Could every line below be transcribed exactly, with the pictures dropped?

The data:
^^^^^^^^^^^^^^^^

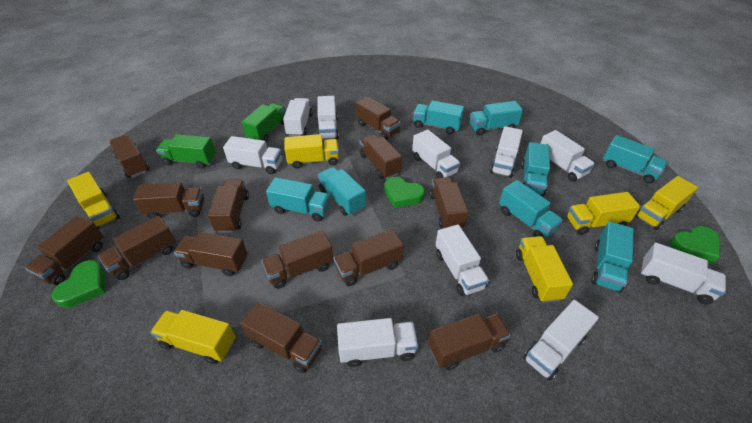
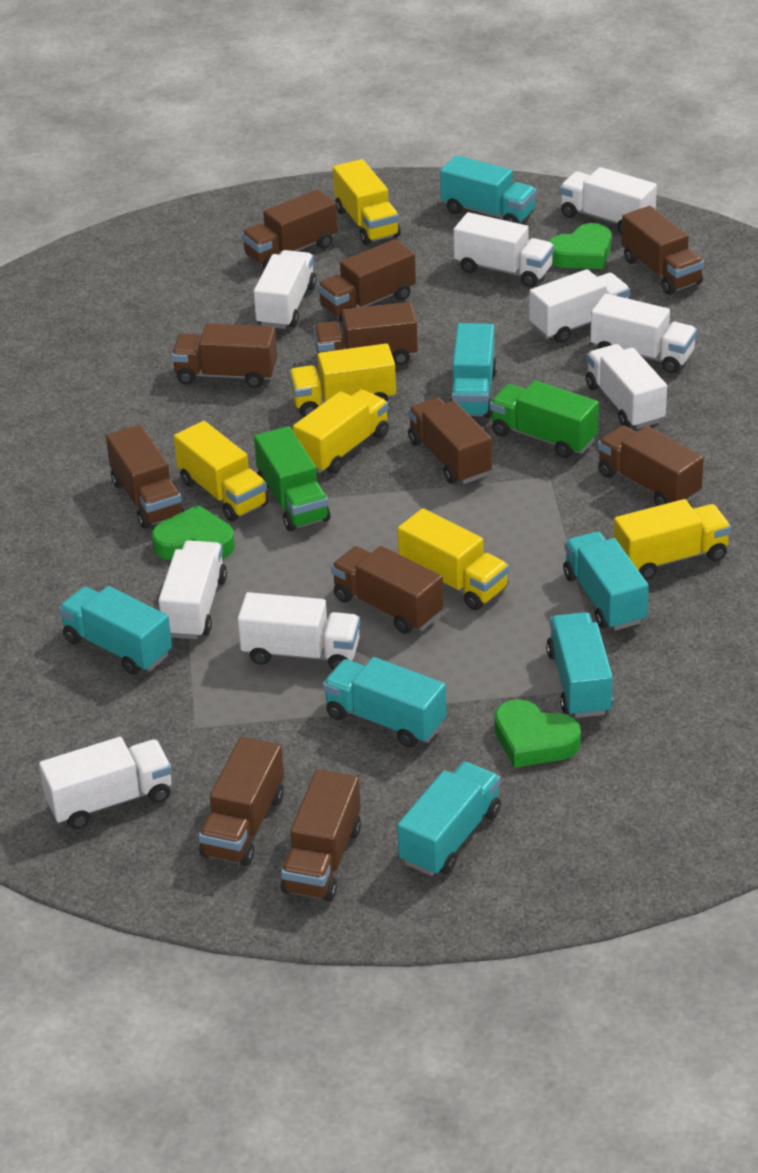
brown truck: 13 -> 11
turquoise truck: 8 -> 7
white truck: 10 -> 9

^^^^^^^^^^^^^^^^

Answer area:
brown truck: 13 -> 11
turquoise truck: 8 -> 7
white truck: 10 -> 9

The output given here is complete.